Brief:
Print the entries below exactly as they appear, from the first line up to and including the line with "yellow arrow: (189, 83)". Do not print any pictures.

Segment Start: Entries supplied

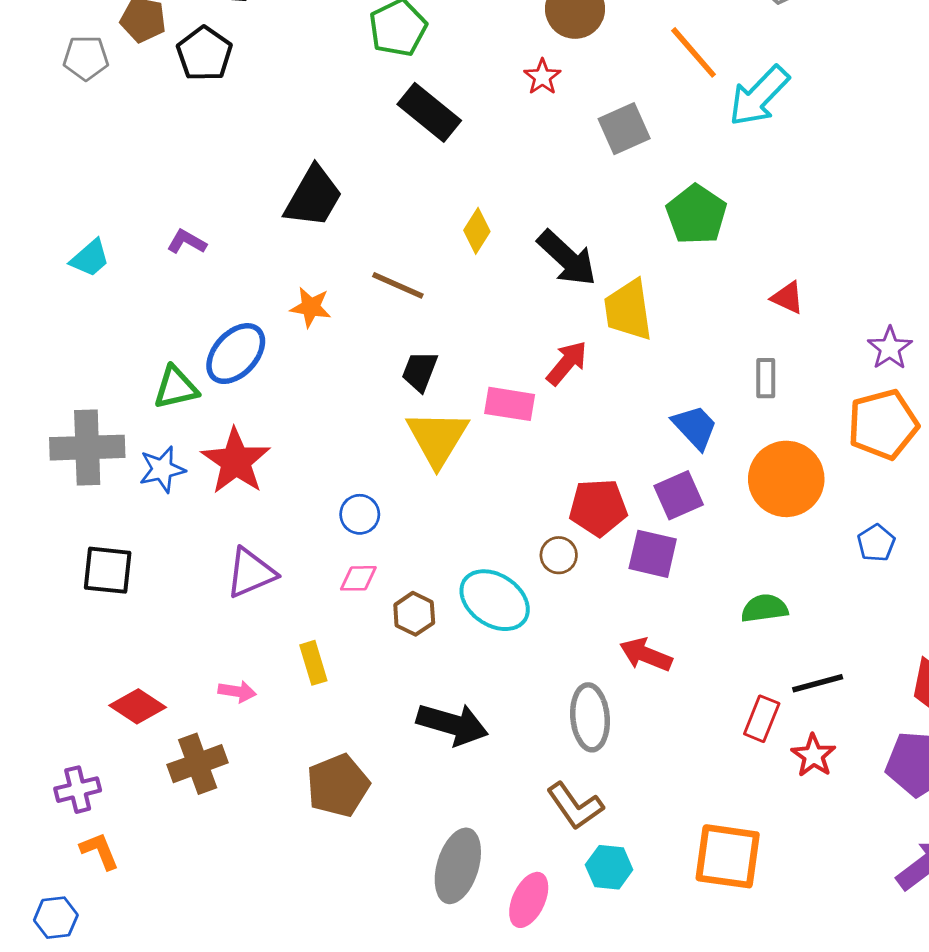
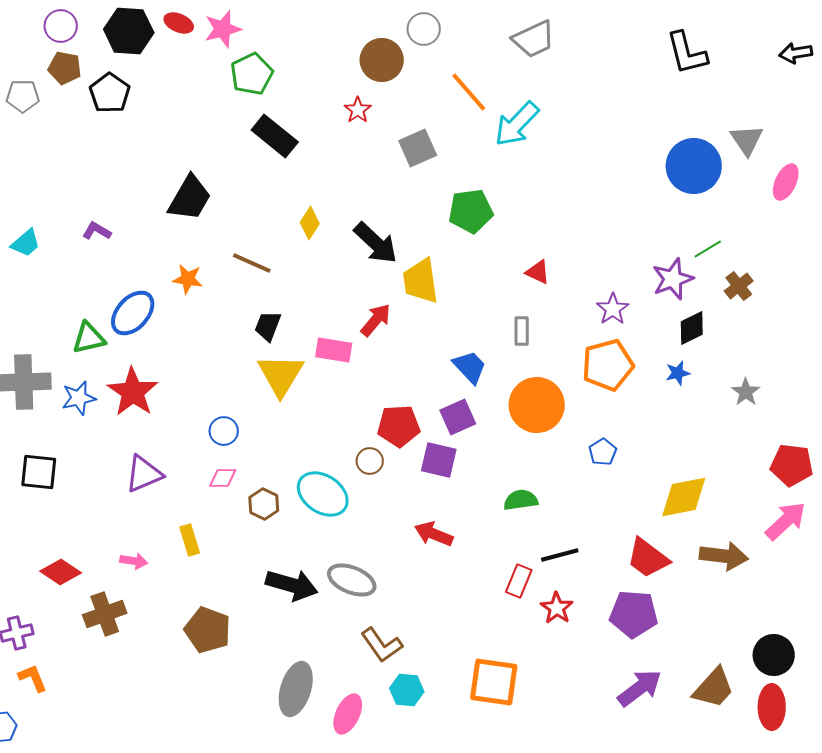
green pentagon: (696, 215) -> (471, 211), turned 30
gray ellipse: (590, 717) -> (352, 580), moved, turned -63
brown pentagon: (338, 785) -> (208, 630), turned -30

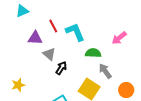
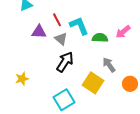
green semicircle: (93, 53) -> (100, 38), moved
gray triangle: (49, 54) -> (61, 39), moved
black arrow: (61, 68) -> (65, 62), size x1.5

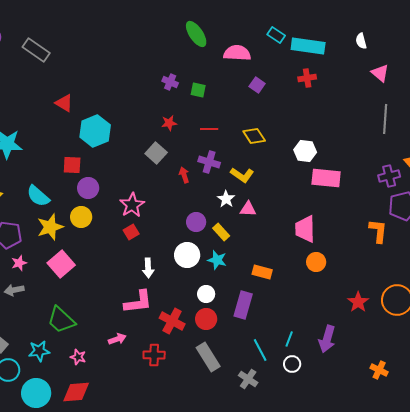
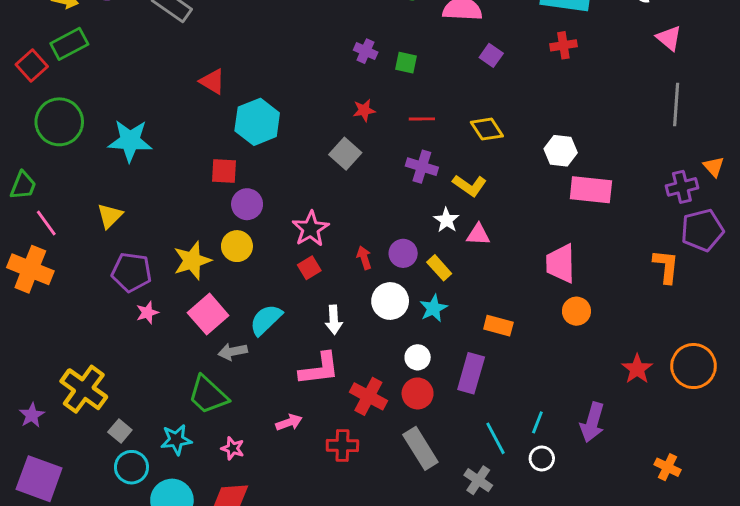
red arrow: (184, 175) -> (364, 258), moved
cyan semicircle: (38, 196) -> (266, 320), moved, turned 95
cyan star: (217, 260) -> (433, 308), turned 30
gray arrow: (14, 290) -> (233, 352), moved

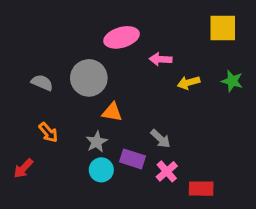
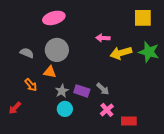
pink ellipse: (122, 37) -> (54, 18), moved
green star: (232, 81) -> (149, 52), size x1.5
yellow arrow: (189, 83) -> (121, 53), size x1.5
orange triangle: (112, 112) -> (50, 72), moved
purple rectangle: (132, 159) -> (82, 91), moved

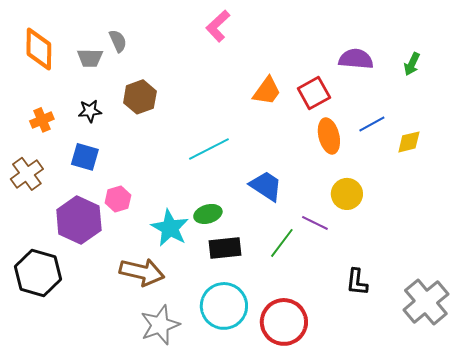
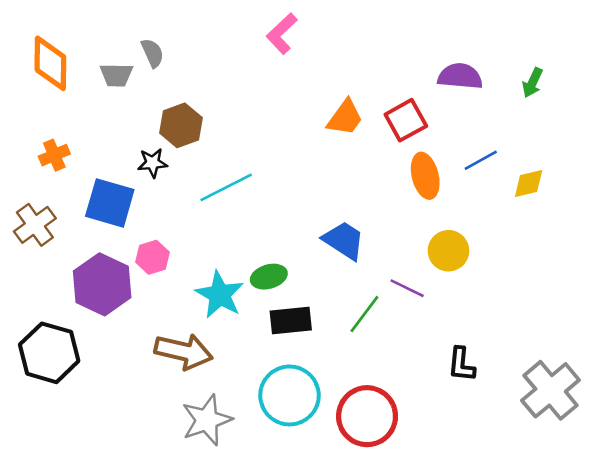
black star: (90, 111) -> (153, 163), moved
cyan line: (209, 149) -> (226, 187), moved
blue square: (85, 157) -> (110, 203), size x1.4

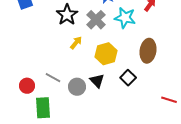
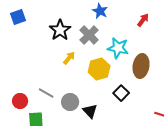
cyan star: (125, 18) -> (118, 48), moved
black triangle: (97, 81) -> (90, 111), moved

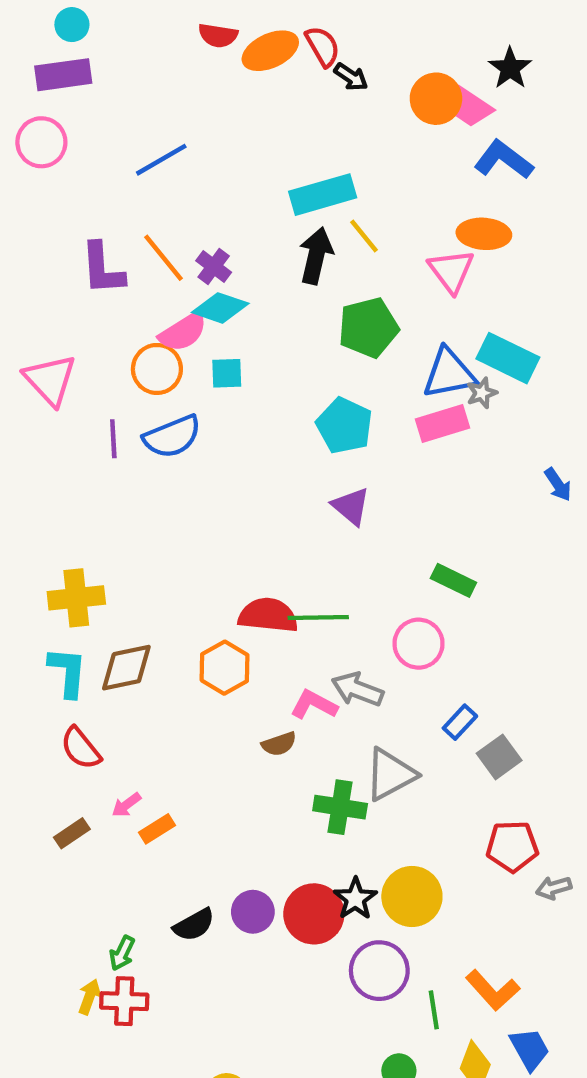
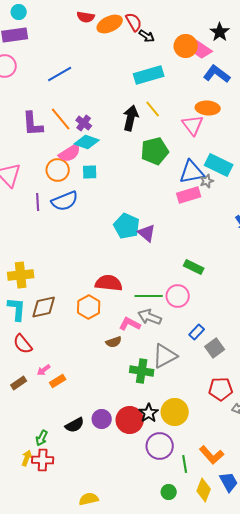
cyan rectangle: (323, 195) -> (149, 75), moved
cyan pentagon: (344, 426) -> (127, 226), moved
green line: (318, 617) -> (149, 296), moved

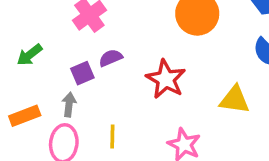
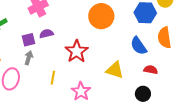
gray arrow: (69, 105) -> (29, 58), moved
yellow line: (112, 136) -> (53, 78), moved

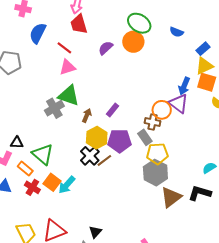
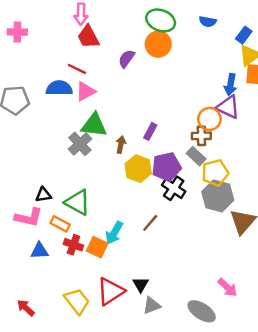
blue semicircle: (38, 33) -> (59, 88), moved, turned 75
black cross: (90, 156) -> (174, 188), moved
brown line: (104, 160) -> (150, 223), moved
orange square: (52, 182) -> (97, 247), moved
black triangle: (95, 232) -> (141, 284), moved

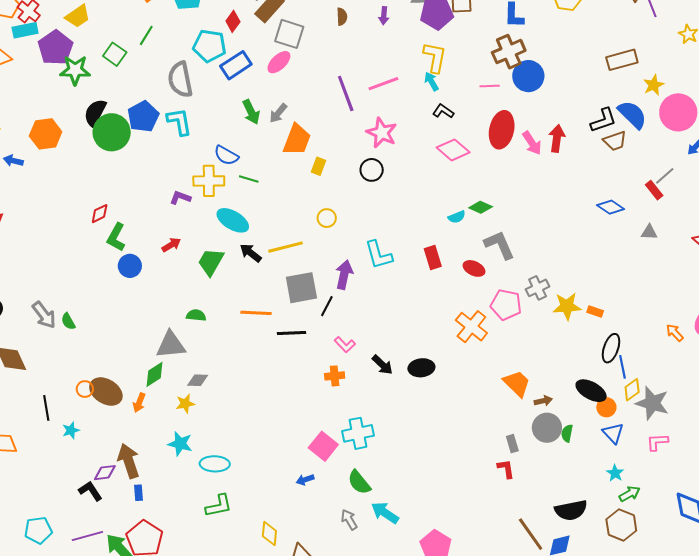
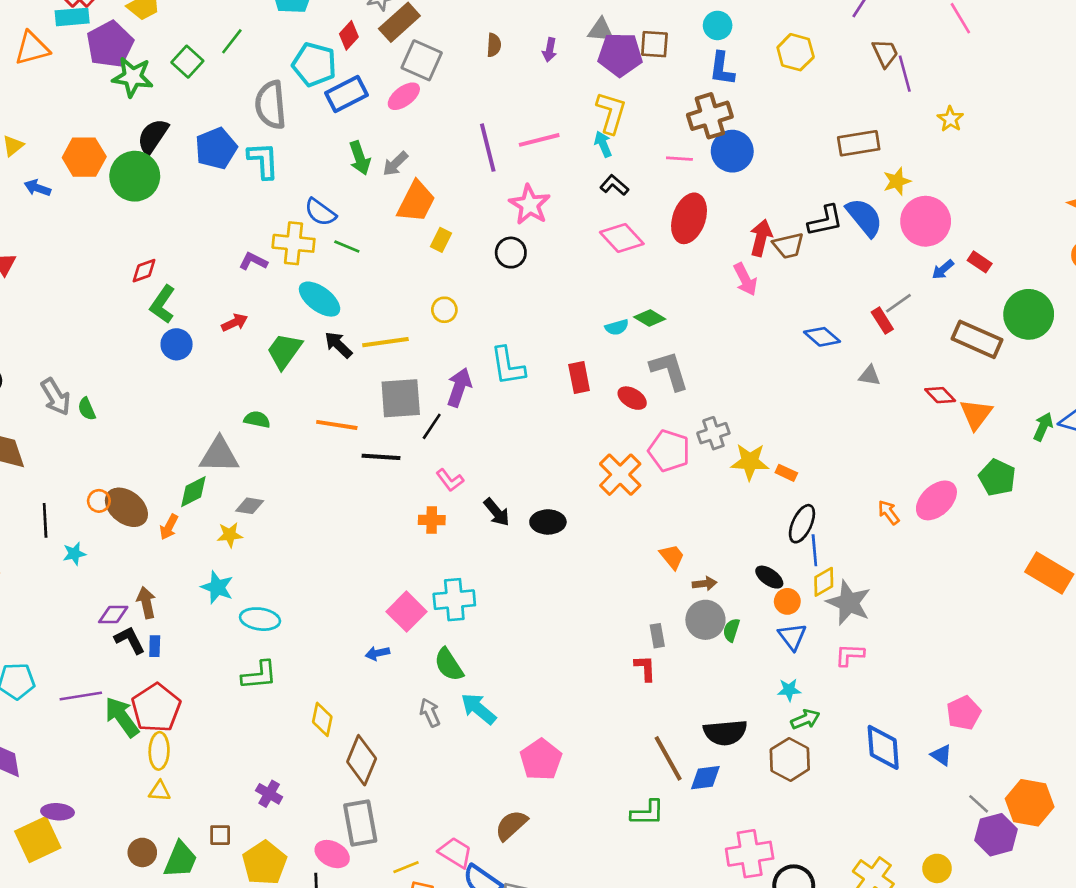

Segment End: Entries supplied

Output of the exercise:
green pentagon: (696, 215) -> (471, 211), turned 30
gray ellipse: (590, 717) -> (352, 580), moved, turned -63
brown pentagon: (338, 785) -> (208, 630), turned -30

green semicircle: (93, 53) -> (100, 38), moved
gray triangle: (49, 54) -> (61, 39), moved
black arrow: (61, 68) -> (65, 62), size x1.5

red arrow: (184, 175) -> (364, 258), moved
cyan semicircle: (38, 196) -> (266, 320), moved, turned 95
cyan star: (217, 260) -> (433, 308), turned 30
gray arrow: (14, 290) -> (233, 352), moved

pink ellipse: (122, 37) -> (54, 18), moved
green star: (232, 81) -> (149, 52), size x1.5
yellow arrow: (189, 83) -> (121, 53), size x1.5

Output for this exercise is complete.